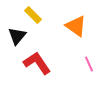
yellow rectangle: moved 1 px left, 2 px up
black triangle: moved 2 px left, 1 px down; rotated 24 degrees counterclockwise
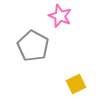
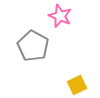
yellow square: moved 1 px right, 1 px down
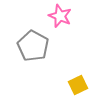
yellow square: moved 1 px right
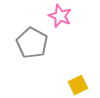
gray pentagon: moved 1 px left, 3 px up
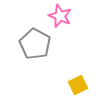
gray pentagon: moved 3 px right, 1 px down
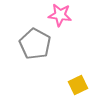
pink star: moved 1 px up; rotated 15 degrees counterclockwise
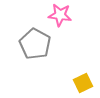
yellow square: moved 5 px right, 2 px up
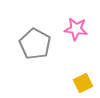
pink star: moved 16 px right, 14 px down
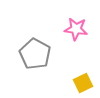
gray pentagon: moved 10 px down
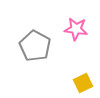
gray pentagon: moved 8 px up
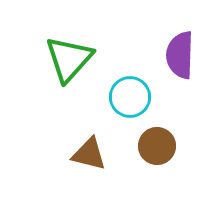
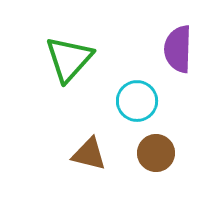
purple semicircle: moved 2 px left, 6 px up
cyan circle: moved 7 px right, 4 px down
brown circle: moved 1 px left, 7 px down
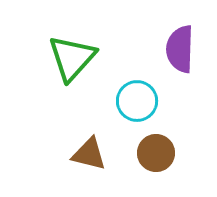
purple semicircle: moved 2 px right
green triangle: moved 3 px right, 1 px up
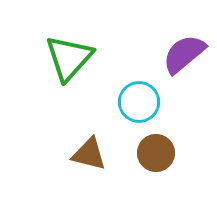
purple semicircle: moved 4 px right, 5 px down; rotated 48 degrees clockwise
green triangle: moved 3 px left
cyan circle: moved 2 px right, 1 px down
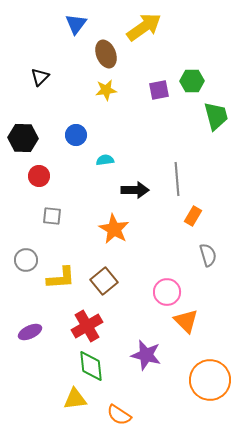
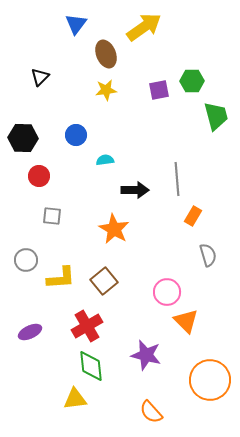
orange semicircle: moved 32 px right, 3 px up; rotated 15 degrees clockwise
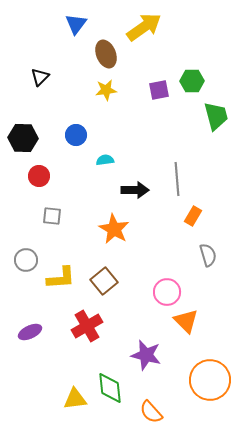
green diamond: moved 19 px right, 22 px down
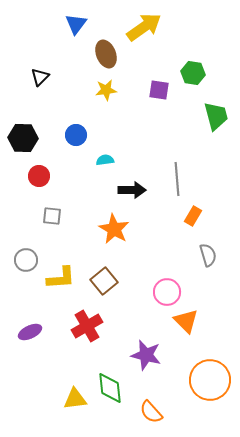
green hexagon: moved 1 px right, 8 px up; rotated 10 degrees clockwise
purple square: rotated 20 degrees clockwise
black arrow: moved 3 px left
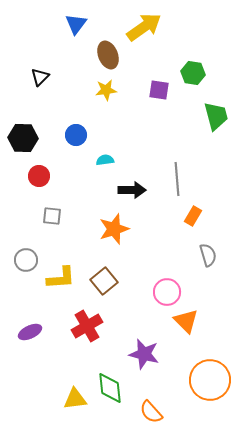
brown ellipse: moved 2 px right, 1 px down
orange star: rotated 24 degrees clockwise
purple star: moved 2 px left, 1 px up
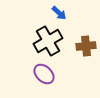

================

# YOUR TASK:
Render every line in the items above as a JSON list of strings, one string per line, with blank lines left out. Leave the pictures out of the answer.

# SOLUTION TO THIS EXERCISE:
[
  "yellow rectangle: moved 1 px left, 2 px up",
  "black triangle: moved 2 px left, 1 px down; rotated 24 degrees counterclockwise",
  "yellow square: moved 1 px right, 1 px down",
  "yellow square: moved 1 px right",
  "gray pentagon: moved 1 px left, 3 px up",
  "gray pentagon: moved 3 px right, 1 px down",
  "pink star: moved 1 px up; rotated 15 degrees counterclockwise",
  "yellow square: moved 5 px right, 2 px up",
  "pink star: moved 16 px right, 14 px down",
  "gray pentagon: moved 10 px down",
  "gray pentagon: moved 8 px up",
  "purple semicircle: moved 2 px left, 6 px up",
  "cyan circle: moved 7 px right, 4 px down",
  "brown circle: moved 1 px left, 7 px down",
  "purple semicircle: moved 2 px right",
  "green triangle: moved 3 px right, 1 px up",
  "purple semicircle: moved 4 px right, 5 px down; rotated 48 degrees clockwise",
  "green triangle: moved 3 px left",
  "cyan circle: moved 2 px right, 1 px down",
  "orange semicircle: moved 32 px right, 3 px up; rotated 15 degrees clockwise",
  "green diamond: moved 19 px right, 22 px down",
  "green hexagon: moved 1 px right, 8 px up; rotated 10 degrees clockwise",
  "purple square: rotated 20 degrees clockwise",
  "black arrow: moved 3 px left",
  "brown ellipse: moved 2 px right, 1 px down",
  "orange star: rotated 24 degrees clockwise",
  "purple star: moved 2 px left, 1 px up"
]